Scene image comparisons

★ ★ ★ ★ ★ ★ ★

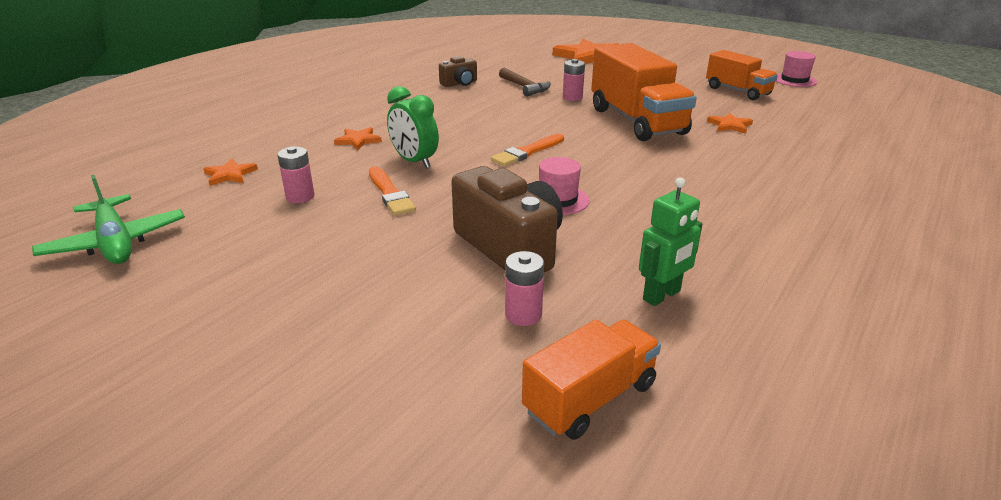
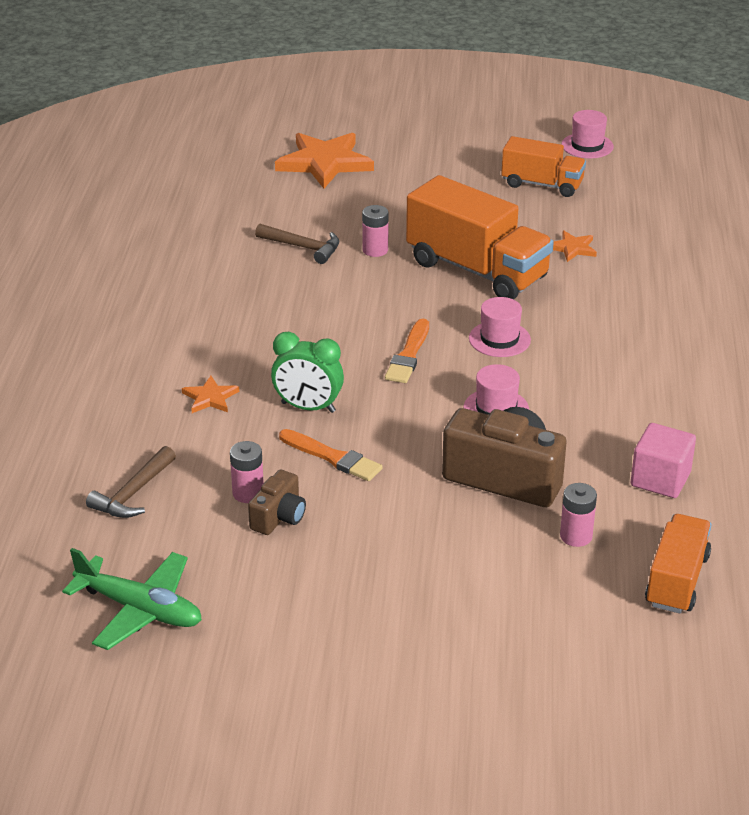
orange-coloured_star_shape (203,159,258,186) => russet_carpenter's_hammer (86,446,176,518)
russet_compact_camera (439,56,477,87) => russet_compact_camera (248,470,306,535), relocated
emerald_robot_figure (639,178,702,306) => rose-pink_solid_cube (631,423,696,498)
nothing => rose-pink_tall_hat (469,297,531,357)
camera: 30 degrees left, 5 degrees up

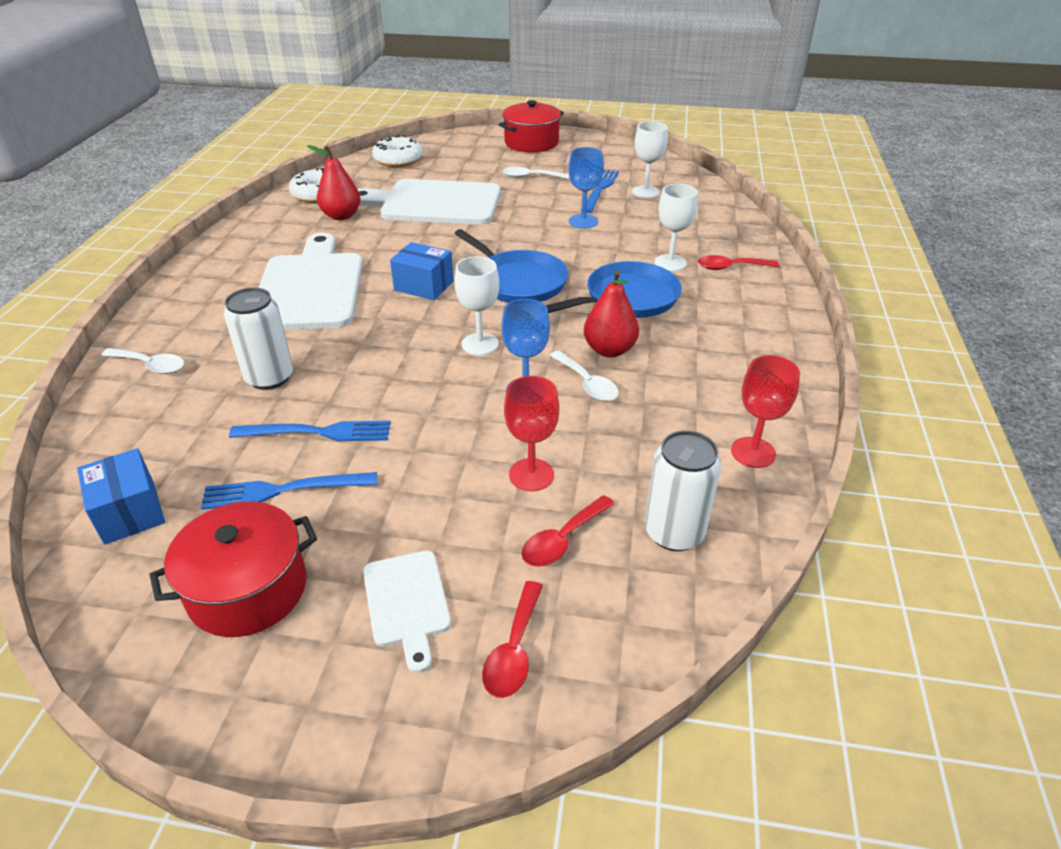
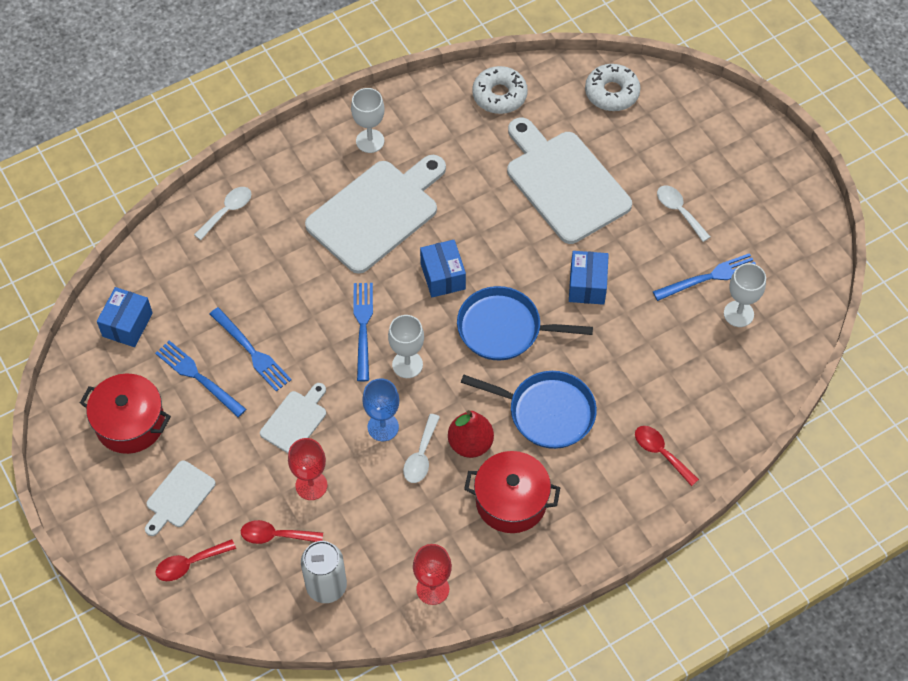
pure_white_tablespoon (101,348,184,374) => pure_white_tablespoon (194,187,251,240), 120 degrees counterclockwise
pure_white_soda_can (224,288,293,390) => nothing
crimson_pear_fruit (307,145,361,220) => nothing
royal_blue_skillet (455,229,568,303) => royal_blue_skillet (457,286,593,361), 90 degrees clockwise
crimson_pot (499,100,564,152) => crimson_pot (464,451,560,533), relocated
royal_blue_chalice (569,147,604,229) => nothing
pure_white_chalice (655,184,698,271) => pure_white_chalice (351,88,384,153), relocated
nothing => pure_white_cutting_board (260,383,326,453)
nothing => royal_blue_fork (353,283,373,381)
nothing => royal_blue_package (569,251,609,305)
camera: 50 degrees right, 20 degrees up

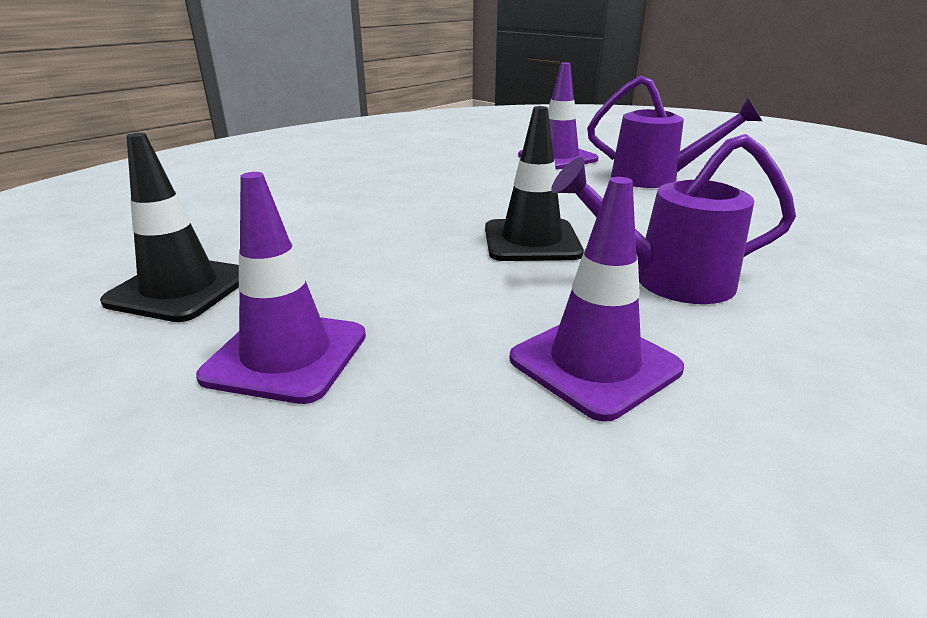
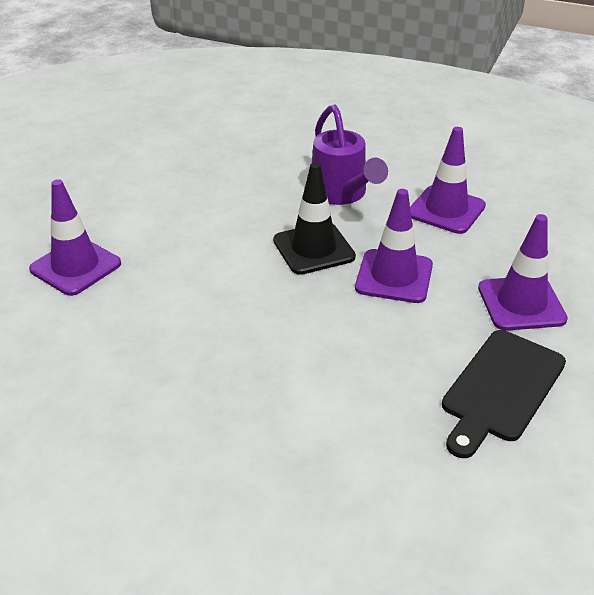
ebony_safety_cone (100,133,239,322) => ebony_cutting_board (442,330,566,458)
royal_purple_sprinkling_can (587,76,762,188) => nothing
nothing => royal_purple_safety_cone (355,189,433,303)
camera: 110 degrees left, 10 degrees up

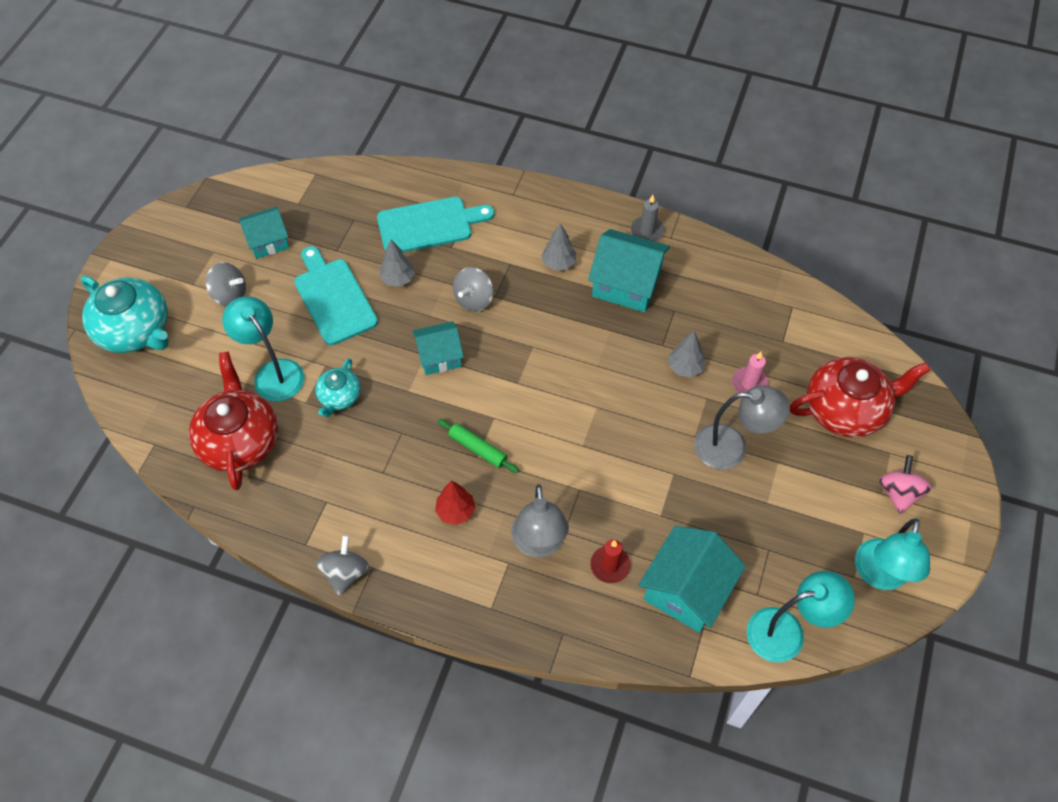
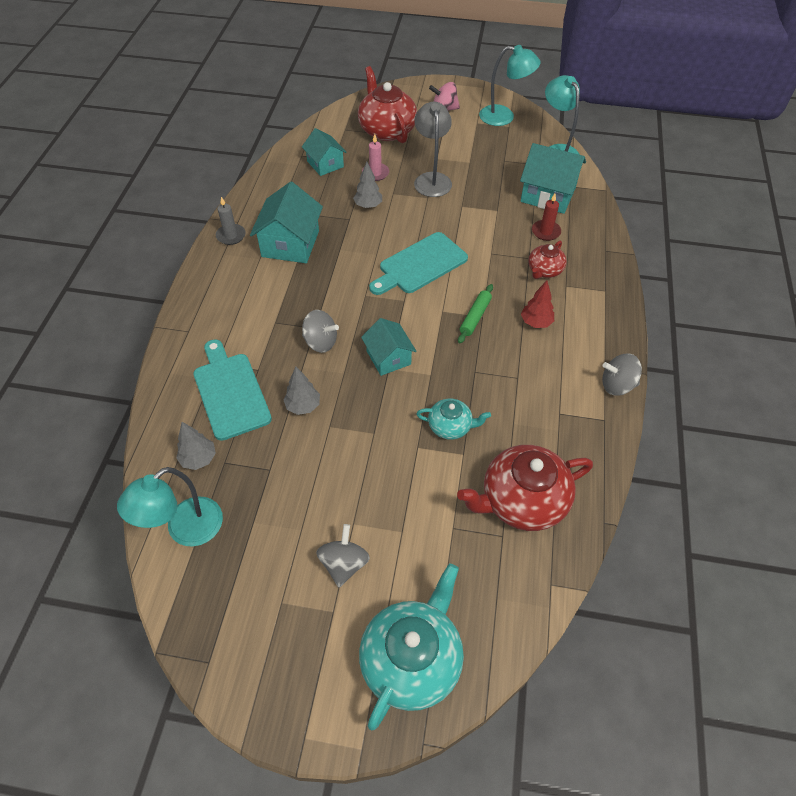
turquoise_desk_lamp (222,296,305,402) => turquoise_desk_lamp (117,467,223,547), relocated
turquoise_toy_house (239,207,289,259) => turquoise_toy_house (302,128,347,176), relocated
turquoise_cutting_board (294,246,378,345) => turquoise_cutting_board (369,232,468,295), relocated
gray_desk_lamp (511,484,569,557) => crimson_teapot (528,241,567,279)
gray_tree (541,223,576,271) => gray_tree (176,422,216,470), relocated
camera: 100 degrees left, 5 degrees down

★ ★ ★ ★ ★ ★ ★

- **WHAT THIS TASK INVOLVES**
Please set down the data above exactly as given, leaving every picture out.

- **RESPONSE TO THE TASK**
orange-coloured_star_shape (203,159,258,186) => russet_carpenter's_hammer (86,446,176,518)
russet_compact_camera (439,56,477,87) => russet_compact_camera (248,470,306,535), relocated
emerald_robot_figure (639,178,702,306) => rose-pink_solid_cube (631,423,696,498)
nothing => rose-pink_tall_hat (469,297,531,357)
camera: 30 degrees left, 5 degrees up

pure_white_tablespoon (101,348,184,374) => pure_white_tablespoon (194,187,251,240), 120 degrees counterclockwise
pure_white_soda_can (224,288,293,390) => nothing
crimson_pear_fruit (307,145,361,220) => nothing
royal_blue_skillet (455,229,568,303) => royal_blue_skillet (457,286,593,361), 90 degrees clockwise
crimson_pot (499,100,564,152) => crimson_pot (464,451,560,533), relocated
royal_blue_chalice (569,147,604,229) => nothing
pure_white_chalice (655,184,698,271) => pure_white_chalice (351,88,384,153), relocated
nothing => pure_white_cutting_board (260,383,326,453)
nothing => royal_blue_fork (353,283,373,381)
nothing => royal_blue_package (569,251,609,305)
camera: 50 degrees right, 20 degrees up

ebony_safety_cone (100,133,239,322) => ebony_cutting_board (442,330,566,458)
royal_purple_sprinkling_can (587,76,762,188) => nothing
nothing => royal_purple_safety_cone (355,189,433,303)
camera: 110 degrees left, 10 degrees up

turquoise_desk_lamp (222,296,305,402) => turquoise_desk_lamp (117,467,223,547), relocated
turquoise_toy_house (239,207,289,259) => turquoise_toy_house (302,128,347,176), relocated
turquoise_cutting_board (294,246,378,345) => turquoise_cutting_board (369,232,468,295), relocated
gray_desk_lamp (511,484,569,557) => crimson_teapot (528,241,567,279)
gray_tree (541,223,576,271) => gray_tree (176,422,216,470), relocated
camera: 100 degrees left, 5 degrees down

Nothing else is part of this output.